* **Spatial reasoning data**
__________

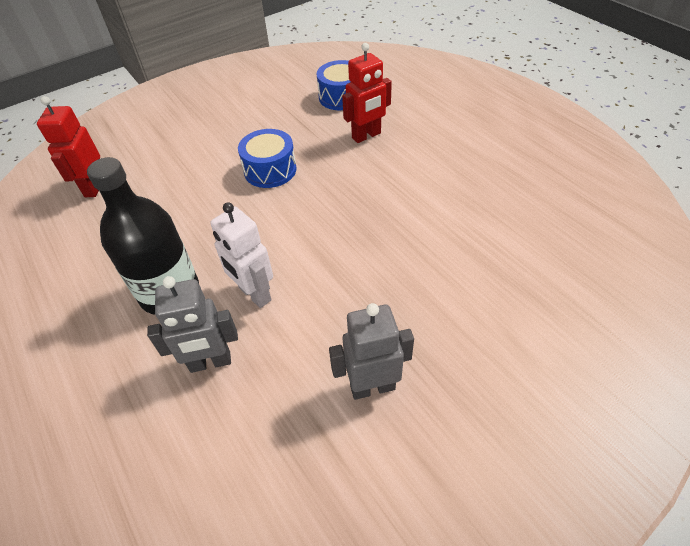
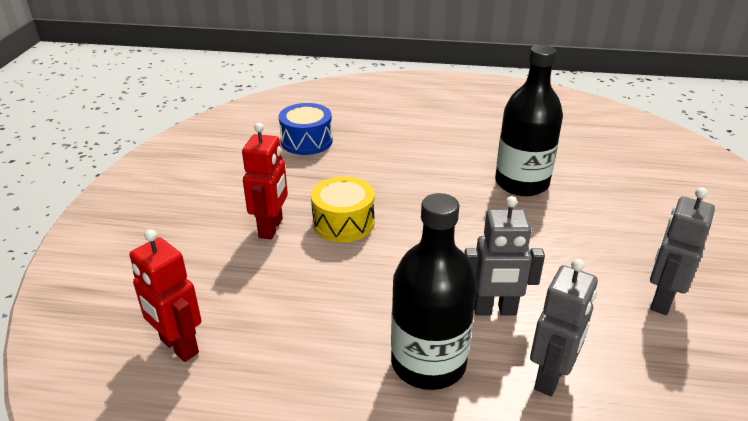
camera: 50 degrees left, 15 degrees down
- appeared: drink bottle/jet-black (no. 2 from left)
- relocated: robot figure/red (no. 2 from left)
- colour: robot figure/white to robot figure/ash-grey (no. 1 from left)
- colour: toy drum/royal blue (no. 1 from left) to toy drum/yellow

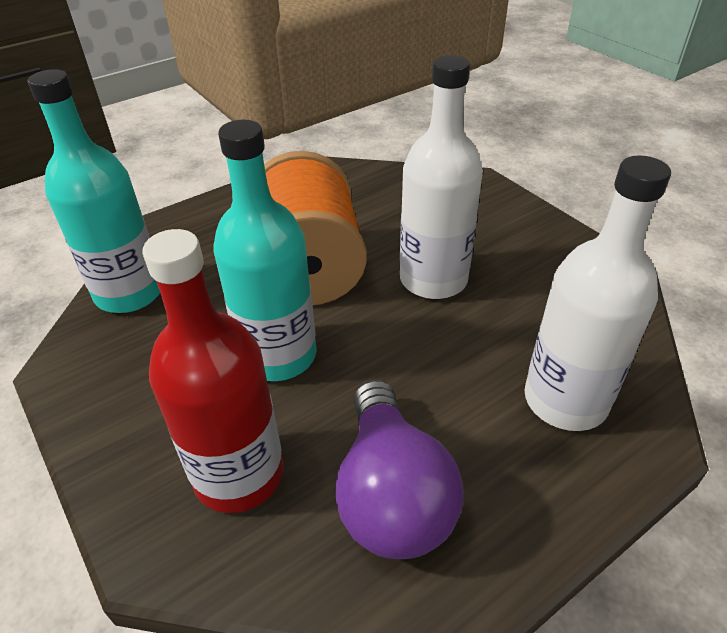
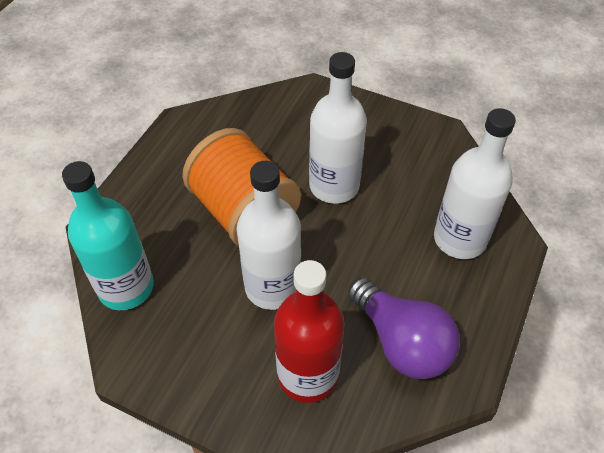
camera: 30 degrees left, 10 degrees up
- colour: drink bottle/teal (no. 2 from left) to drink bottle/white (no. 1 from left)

__________

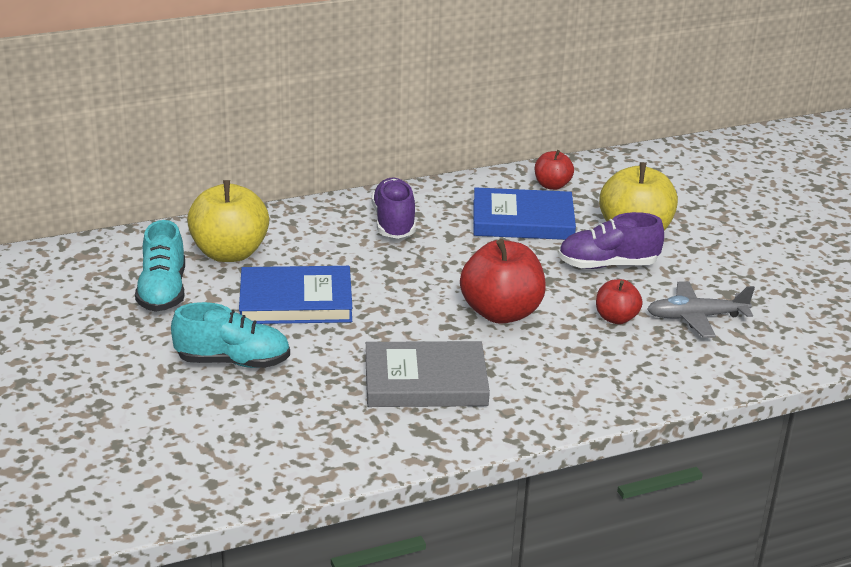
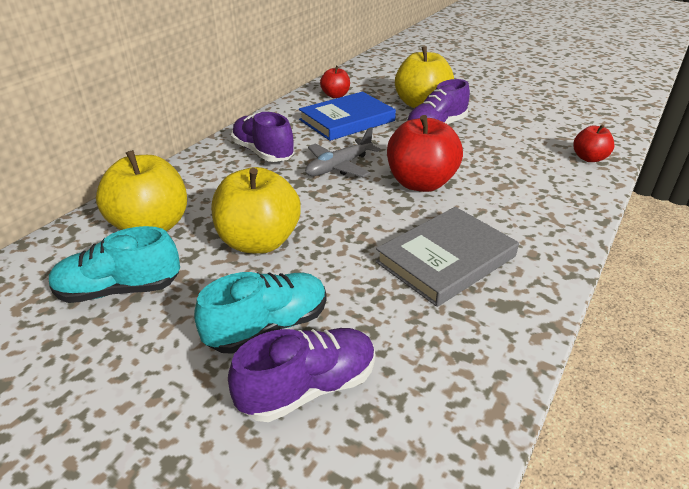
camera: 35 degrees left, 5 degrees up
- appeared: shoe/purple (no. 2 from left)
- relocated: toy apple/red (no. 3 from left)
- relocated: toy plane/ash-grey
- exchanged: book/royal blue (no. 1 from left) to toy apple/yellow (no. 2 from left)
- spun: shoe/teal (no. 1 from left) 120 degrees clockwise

__________

* **PROBLEM TO SOLVE**
Treat the line with "camera: 50 degrees left, 15 degrees down" as the start and the line with "- colour: drink" as the end, and return exactly that span of the data above, both ends included, without pictures.

* **EXPECTED ANSWER**
camera: 50 degrees left, 15 degrees down
- appeared: drink bottle/jet-black (no. 2 from left)
- relocated: robot figure/red (no. 2 from left)
- colour: robot figure/white to robot figure/ash-grey (no. 1 from left)
- colour: toy drum/royal blue (no. 1 from left) to toy drum/yellow

camera: 30 degrees left, 10 degrees up
- colour: drink bottle/teal (no. 2 from left) to drink bottle/white (no. 1 from left)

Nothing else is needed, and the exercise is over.